DATA SUPPLIED below:

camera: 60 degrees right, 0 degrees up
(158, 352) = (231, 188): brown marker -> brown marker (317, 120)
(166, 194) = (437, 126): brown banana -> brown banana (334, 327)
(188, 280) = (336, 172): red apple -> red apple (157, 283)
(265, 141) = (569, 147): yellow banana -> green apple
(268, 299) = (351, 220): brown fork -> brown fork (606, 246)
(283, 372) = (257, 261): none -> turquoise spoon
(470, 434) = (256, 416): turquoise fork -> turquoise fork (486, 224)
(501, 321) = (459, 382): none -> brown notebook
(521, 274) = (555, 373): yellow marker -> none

End of DATA SUPPLIED.
DATA SUPPLIED below:

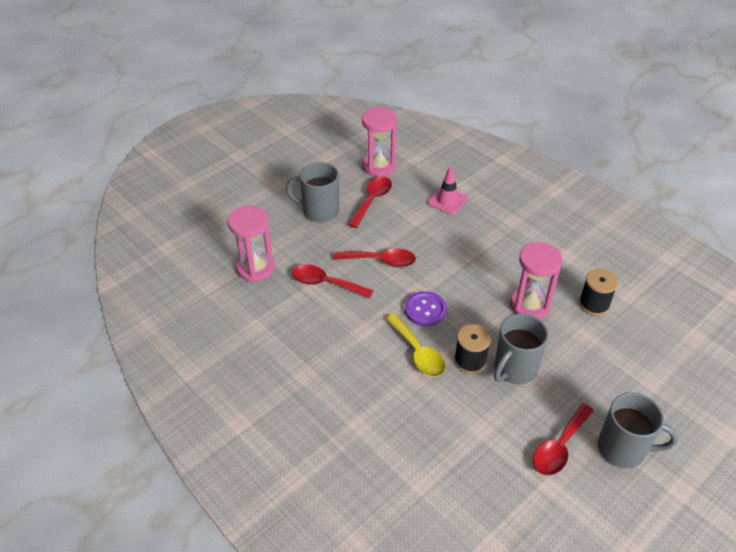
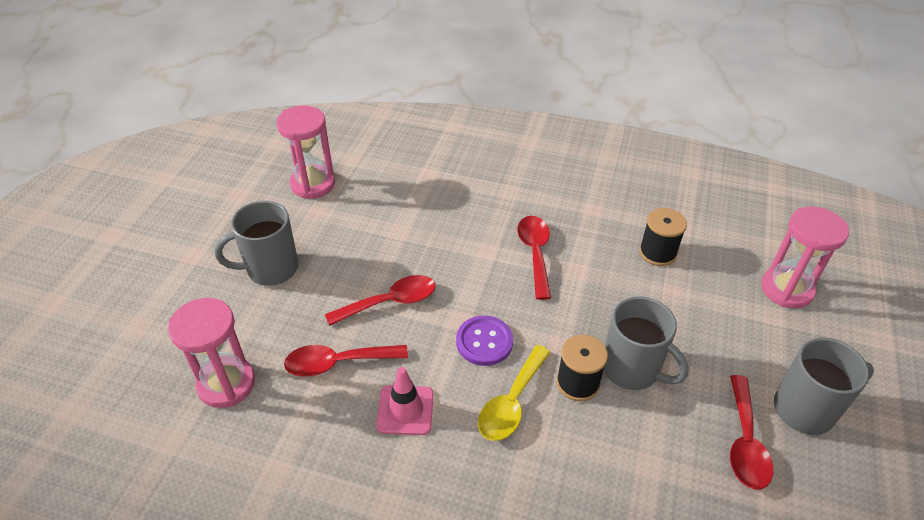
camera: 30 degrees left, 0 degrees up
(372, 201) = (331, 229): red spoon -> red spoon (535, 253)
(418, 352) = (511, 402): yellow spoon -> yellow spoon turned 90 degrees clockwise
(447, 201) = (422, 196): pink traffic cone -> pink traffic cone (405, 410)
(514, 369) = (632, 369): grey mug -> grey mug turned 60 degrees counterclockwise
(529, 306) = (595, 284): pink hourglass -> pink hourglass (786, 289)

End of DATA SUPPLIED.

**YOUR TASK**
Search the material for the word "marker". Each line where it is found must be copied.

**WRITTEN REPLY**
(158, 352) = (231, 188): brown marker -> brown marker (317, 120)
(521, 274) = (555, 373): yellow marker -> none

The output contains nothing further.